◆ **Given information**:

[Start of Attachment]

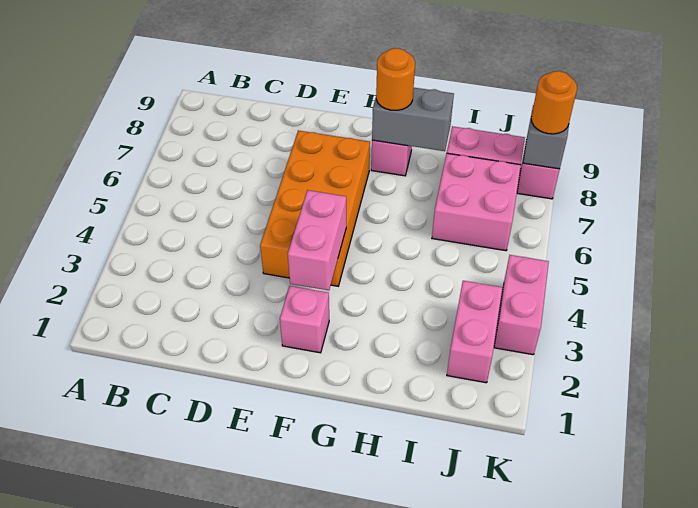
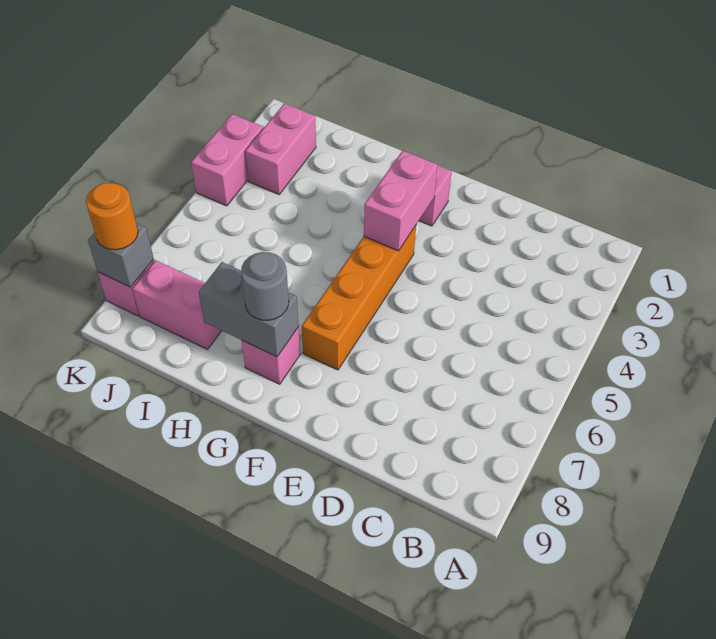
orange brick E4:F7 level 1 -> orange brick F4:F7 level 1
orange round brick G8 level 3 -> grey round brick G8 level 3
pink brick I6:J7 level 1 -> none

[End of Attachment]

◆ **Your goal**: Any images must be dropped; all other material is to be printed exactly.

◆ **Answer section**:
orange brick E4:F7 level 1 -> orange brick F4:F7 level 1
orange round brick G8 level 3 -> grey round brick G8 level 3
pink brick I6:J7 level 1 -> none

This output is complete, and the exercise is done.